- _Exercise description_: Copy the stretch of entries from the line containing "60: (609, 778)" through the line containing "86: (297, 580)", keeping both of those lines, and leave out the pictures.

╔══

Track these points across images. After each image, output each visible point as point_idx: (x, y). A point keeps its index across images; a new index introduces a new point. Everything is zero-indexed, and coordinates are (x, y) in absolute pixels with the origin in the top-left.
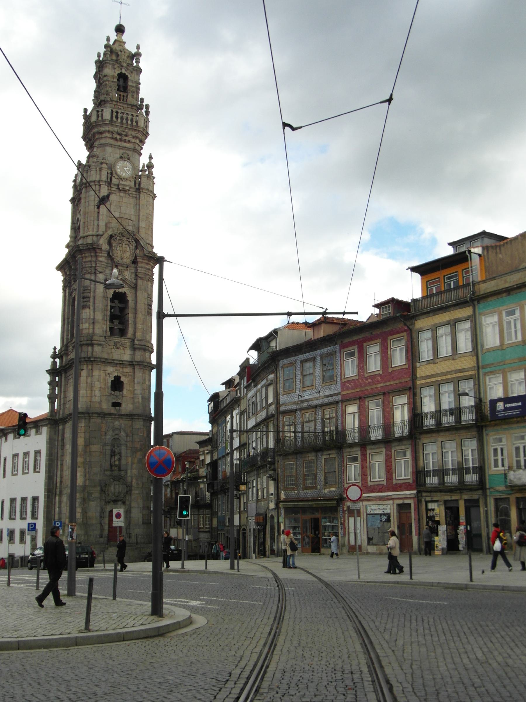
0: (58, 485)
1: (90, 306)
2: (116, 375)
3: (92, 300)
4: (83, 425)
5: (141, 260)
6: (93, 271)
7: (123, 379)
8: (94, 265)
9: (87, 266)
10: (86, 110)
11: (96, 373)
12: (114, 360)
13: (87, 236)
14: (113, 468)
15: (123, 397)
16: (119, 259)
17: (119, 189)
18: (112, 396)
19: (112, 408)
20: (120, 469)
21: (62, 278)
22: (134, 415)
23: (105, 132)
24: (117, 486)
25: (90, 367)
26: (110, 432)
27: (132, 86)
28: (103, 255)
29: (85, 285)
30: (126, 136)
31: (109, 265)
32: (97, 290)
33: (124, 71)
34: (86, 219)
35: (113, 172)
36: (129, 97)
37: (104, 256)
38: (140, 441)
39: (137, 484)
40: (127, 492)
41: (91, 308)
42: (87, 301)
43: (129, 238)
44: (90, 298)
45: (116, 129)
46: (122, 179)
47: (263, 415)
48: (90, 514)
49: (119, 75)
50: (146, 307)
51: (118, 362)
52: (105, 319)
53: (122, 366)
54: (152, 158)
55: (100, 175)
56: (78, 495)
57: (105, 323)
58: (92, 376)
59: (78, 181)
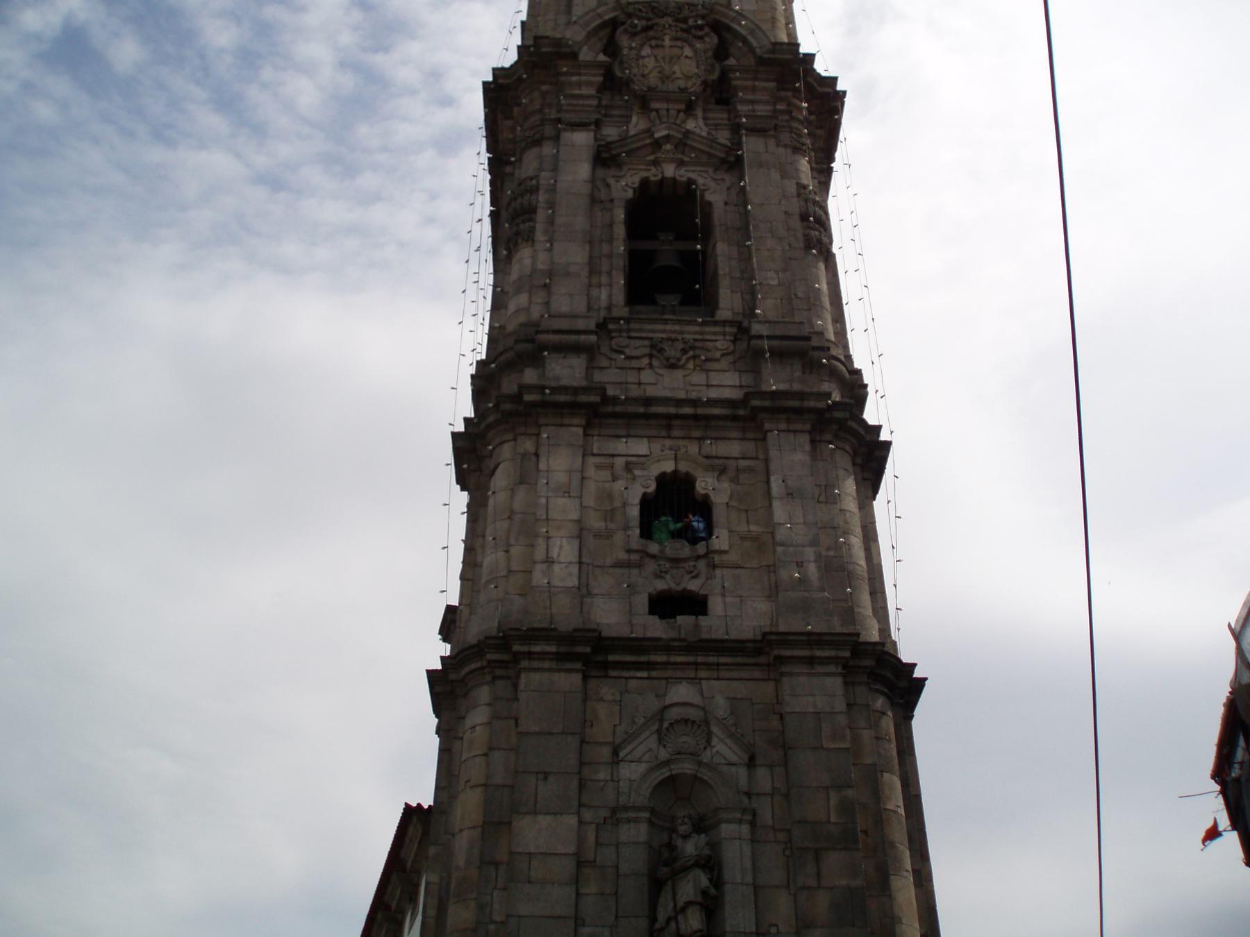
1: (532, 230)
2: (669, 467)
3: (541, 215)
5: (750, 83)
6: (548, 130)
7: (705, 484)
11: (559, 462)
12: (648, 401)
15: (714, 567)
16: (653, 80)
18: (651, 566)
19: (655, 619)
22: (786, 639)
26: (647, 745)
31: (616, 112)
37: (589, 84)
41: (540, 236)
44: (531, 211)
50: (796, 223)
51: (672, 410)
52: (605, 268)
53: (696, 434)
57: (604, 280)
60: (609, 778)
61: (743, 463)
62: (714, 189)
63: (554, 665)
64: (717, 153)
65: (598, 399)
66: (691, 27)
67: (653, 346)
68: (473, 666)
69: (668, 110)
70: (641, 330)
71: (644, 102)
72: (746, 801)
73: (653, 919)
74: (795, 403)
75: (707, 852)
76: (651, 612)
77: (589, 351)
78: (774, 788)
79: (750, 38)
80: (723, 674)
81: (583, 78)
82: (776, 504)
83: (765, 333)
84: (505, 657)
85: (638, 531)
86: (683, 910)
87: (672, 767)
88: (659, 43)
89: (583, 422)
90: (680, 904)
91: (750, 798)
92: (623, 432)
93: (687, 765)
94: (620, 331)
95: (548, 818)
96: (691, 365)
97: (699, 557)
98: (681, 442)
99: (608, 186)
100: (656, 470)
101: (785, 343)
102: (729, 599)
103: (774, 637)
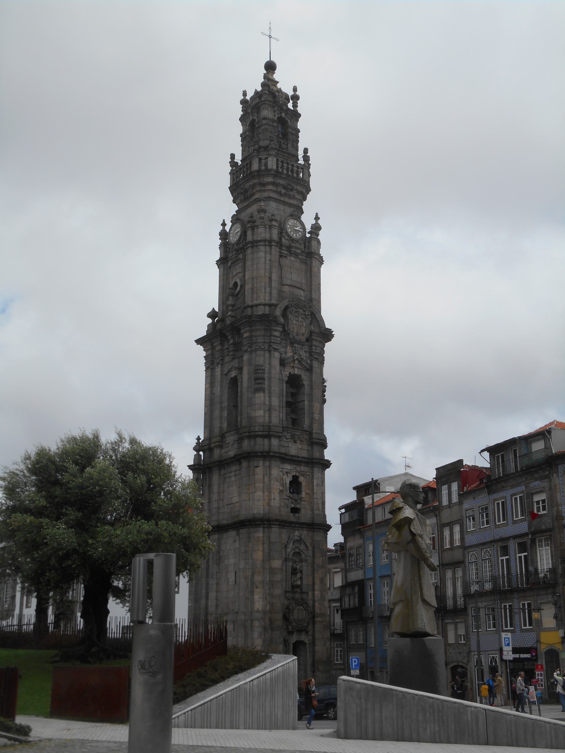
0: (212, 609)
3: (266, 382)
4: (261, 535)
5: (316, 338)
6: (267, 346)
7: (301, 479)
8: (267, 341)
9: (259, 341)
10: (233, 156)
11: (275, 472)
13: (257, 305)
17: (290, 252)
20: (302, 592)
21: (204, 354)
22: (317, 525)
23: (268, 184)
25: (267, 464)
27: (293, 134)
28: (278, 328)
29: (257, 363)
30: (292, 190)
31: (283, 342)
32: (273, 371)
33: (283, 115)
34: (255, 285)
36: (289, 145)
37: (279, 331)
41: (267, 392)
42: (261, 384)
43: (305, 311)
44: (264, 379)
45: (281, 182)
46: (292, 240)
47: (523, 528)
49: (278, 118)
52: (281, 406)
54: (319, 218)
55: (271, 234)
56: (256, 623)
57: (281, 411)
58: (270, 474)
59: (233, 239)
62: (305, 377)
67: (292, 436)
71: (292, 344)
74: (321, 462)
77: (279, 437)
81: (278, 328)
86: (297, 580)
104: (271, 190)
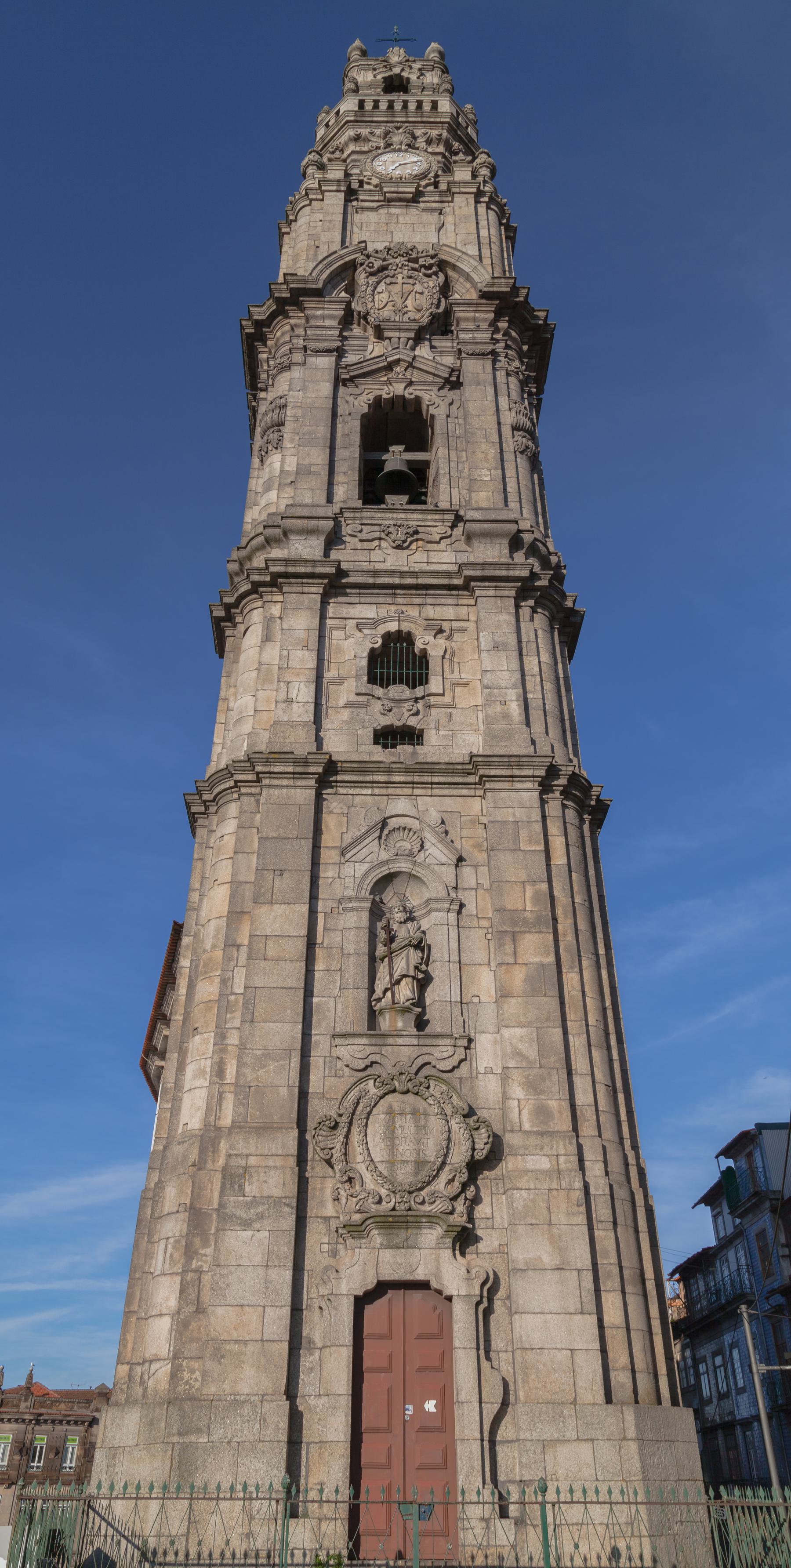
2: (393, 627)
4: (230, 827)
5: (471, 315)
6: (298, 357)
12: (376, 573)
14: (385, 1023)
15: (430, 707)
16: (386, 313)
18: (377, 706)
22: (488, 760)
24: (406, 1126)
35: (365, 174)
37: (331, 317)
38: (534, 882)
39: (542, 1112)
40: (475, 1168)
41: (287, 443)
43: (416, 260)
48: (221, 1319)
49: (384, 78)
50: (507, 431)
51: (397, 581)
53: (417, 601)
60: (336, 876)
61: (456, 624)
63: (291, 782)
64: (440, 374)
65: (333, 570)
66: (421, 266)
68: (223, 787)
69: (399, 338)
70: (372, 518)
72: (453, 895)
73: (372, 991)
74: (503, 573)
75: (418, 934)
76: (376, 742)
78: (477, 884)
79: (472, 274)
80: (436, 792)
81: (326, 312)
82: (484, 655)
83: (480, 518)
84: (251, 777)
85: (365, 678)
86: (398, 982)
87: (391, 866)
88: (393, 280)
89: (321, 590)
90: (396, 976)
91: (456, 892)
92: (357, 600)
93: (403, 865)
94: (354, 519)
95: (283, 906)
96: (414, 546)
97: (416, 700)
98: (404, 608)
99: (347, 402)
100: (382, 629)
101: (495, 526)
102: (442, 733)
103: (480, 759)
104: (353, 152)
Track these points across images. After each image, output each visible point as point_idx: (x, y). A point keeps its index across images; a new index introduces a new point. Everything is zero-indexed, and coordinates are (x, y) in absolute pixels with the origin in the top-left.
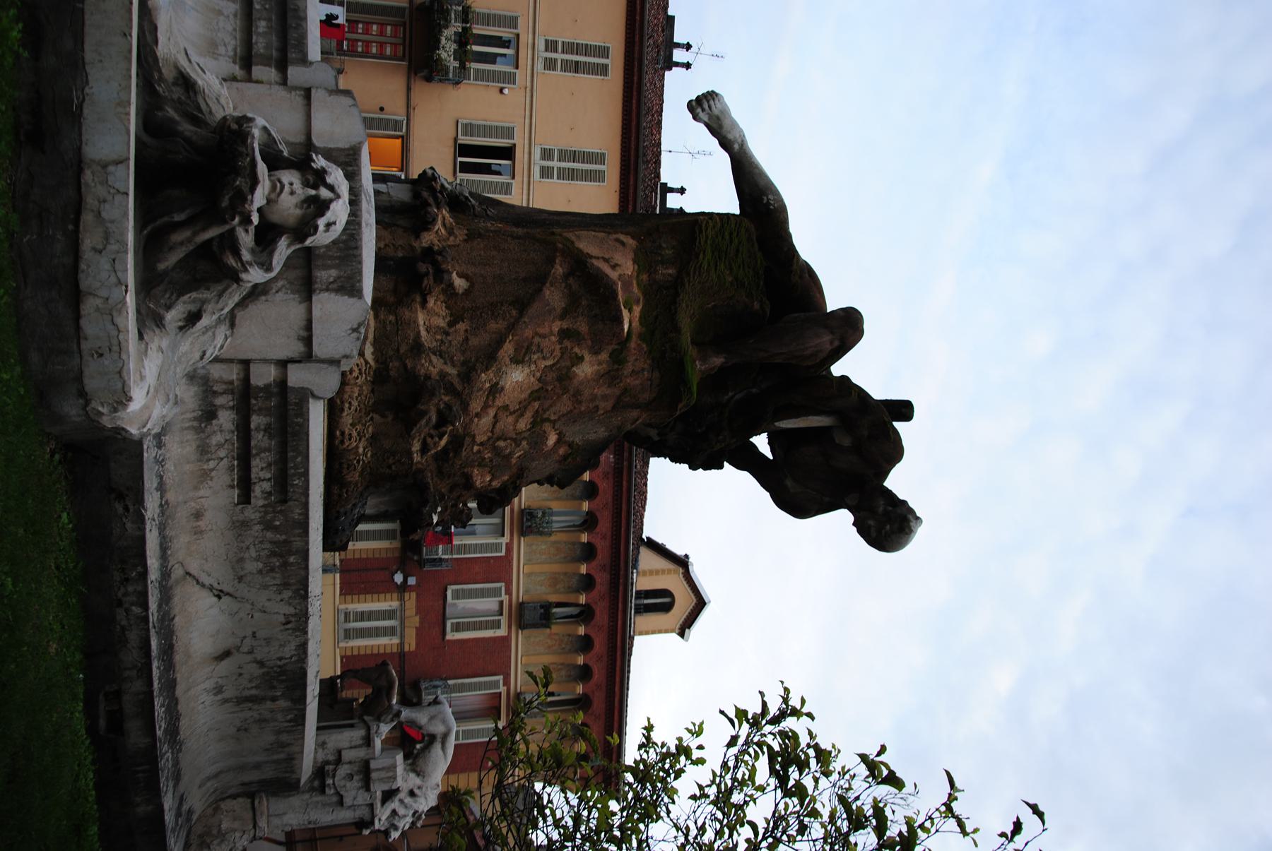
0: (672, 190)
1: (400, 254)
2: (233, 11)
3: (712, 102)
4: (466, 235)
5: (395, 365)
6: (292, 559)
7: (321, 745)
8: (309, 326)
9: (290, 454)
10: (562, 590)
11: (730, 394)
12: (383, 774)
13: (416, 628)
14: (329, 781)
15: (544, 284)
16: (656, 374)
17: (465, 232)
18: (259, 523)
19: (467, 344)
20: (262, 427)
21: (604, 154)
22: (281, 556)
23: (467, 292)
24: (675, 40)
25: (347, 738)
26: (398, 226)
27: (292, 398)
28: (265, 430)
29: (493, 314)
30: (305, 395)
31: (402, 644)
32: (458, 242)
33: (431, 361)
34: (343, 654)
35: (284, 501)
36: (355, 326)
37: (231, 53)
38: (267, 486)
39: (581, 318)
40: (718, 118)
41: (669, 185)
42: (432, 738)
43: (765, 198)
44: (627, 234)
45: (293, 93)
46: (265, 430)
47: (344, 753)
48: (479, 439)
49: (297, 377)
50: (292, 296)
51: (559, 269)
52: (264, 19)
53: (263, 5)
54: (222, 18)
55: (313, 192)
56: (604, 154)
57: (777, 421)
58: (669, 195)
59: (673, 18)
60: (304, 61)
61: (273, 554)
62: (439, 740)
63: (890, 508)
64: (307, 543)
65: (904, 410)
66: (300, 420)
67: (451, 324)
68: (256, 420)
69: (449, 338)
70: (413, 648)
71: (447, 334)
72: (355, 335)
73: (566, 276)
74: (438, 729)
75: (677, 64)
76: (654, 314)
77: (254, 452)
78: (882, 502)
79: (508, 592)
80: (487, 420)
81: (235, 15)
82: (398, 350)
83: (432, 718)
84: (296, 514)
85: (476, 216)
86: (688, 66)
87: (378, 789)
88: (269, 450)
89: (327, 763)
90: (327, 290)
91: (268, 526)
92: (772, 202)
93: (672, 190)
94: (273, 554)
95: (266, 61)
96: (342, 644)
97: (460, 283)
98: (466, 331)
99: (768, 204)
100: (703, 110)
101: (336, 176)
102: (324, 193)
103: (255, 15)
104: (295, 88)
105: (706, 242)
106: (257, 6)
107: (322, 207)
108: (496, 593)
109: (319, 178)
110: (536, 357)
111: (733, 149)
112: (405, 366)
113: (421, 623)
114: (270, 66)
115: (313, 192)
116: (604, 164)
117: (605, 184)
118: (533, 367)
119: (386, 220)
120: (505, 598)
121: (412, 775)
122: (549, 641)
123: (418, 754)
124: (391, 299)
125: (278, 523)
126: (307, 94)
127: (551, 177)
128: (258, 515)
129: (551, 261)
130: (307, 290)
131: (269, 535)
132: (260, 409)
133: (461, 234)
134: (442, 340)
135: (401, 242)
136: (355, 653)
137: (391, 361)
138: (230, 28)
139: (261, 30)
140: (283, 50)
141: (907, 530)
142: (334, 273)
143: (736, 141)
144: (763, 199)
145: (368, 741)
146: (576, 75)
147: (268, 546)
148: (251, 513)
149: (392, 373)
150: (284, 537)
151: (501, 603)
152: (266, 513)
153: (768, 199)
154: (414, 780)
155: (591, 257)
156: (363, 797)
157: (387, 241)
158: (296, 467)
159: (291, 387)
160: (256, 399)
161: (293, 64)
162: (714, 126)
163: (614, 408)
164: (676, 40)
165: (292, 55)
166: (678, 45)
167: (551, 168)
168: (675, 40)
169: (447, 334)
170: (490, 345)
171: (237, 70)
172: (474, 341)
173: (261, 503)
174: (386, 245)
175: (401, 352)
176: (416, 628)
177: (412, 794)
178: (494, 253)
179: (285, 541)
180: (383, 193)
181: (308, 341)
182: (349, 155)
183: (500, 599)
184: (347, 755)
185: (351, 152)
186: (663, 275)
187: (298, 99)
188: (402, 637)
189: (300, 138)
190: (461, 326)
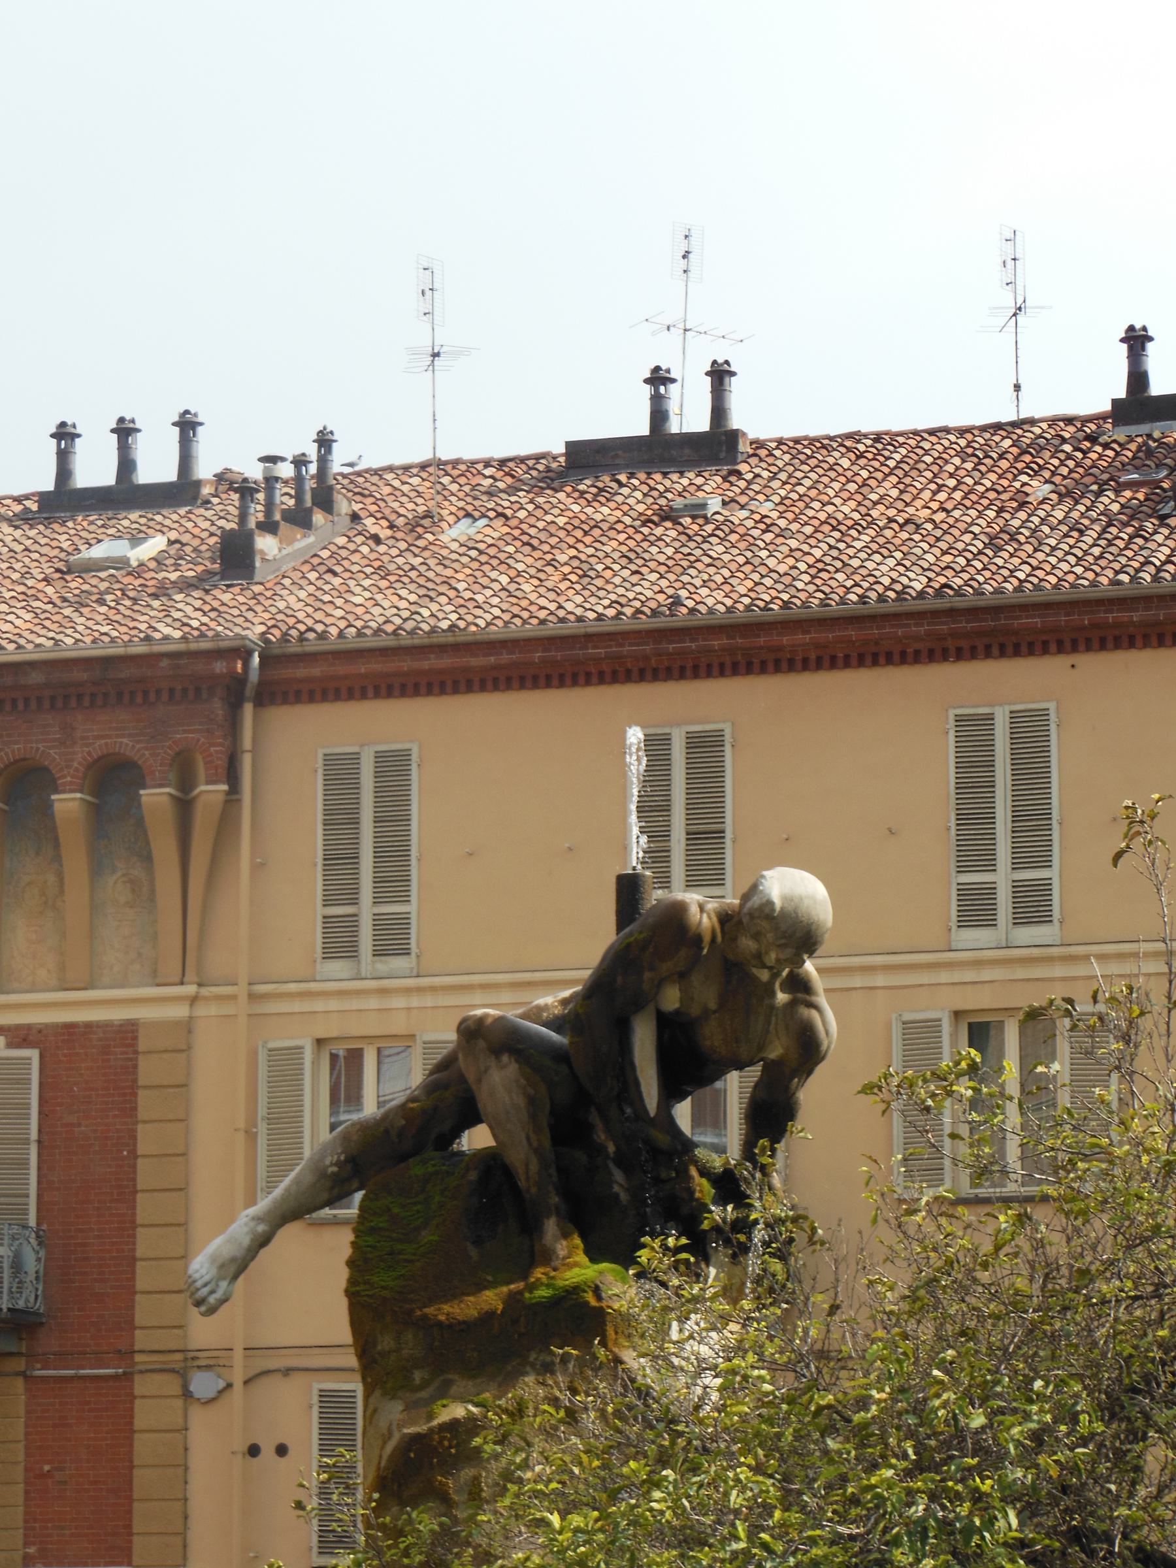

╚══

- _Worked solution_:
60: (609, 778)
61: (743, 463)
62: (714, 189)
63: (554, 665)
64: (717, 153)
65: (598, 399)
66: (691, 27)
67: (653, 346)
68: (473, 666)
69: (668, 110)
70: (641, 330)
71: (644, 102)
72: (746, 801)
73: (653, 919)
74: (795, 403)
75: (707, 852)
76: (651, 612)
77: (589, 351)
78: (774, 788)
79: (750, 38)
80: (723, 674)
81: (583, 78)
82: (776, 504)
83: (765, 333)
84: (505, 657)
85: (638, 531)
86: (683, 910)
87: (672, 767)
88: (659, 43)
89: (583, 422)
90: (680, 904)
91: (750, 798)
92: (623, 432)
93: (687, 765)
94: (620, 331)
95: (548, 818)
96: (691, 365)
97: (699, 557)
98: (681, 442)
99: (608, 186)
100: (656, 470)
101: (785, 343)
102: (729, 599)
103: (774, 637)
0: (212, 609)
3: (266, 382)
4: (261, 535)
5: (316, 338)
6: (267, 346)
7: (301, 479)
8: (267, 341)
9: (259, 341)
10: (233, 156)
11: (275, 472)
13: (257, 305)
17: (290, 252)
20: (302, 592)
21: (204, 354)
22: (317, 525)
23: (268, 184)
25: (267, 464)
27: (293, 134)
28: (278, 328)
29: (257, 363)
30: (292, 190)
31: (283, 342)
32: (273, 371)
33: (283, 115)
34: (255, 285)
36: (289, 145)
37: (279, 331)
41: (267, 392)
42: (261, 384)
43: (305, 311)
44: (264, 379)
45: (281, 182)
46: (292, 240)
47: (523, 528)
49: (278, 118)
52: (281, 406)
54: (319, 218)
55: (271, 234)
56: (256, 623)
57: (281, 411)
58: (270, 474)
59: (233, 239)
62: (305, 377)
67: (292, 436)
71: (292, 344)
74: (321, 462)
77: (279, 437)
81: (278, 328)
86: (297, 580)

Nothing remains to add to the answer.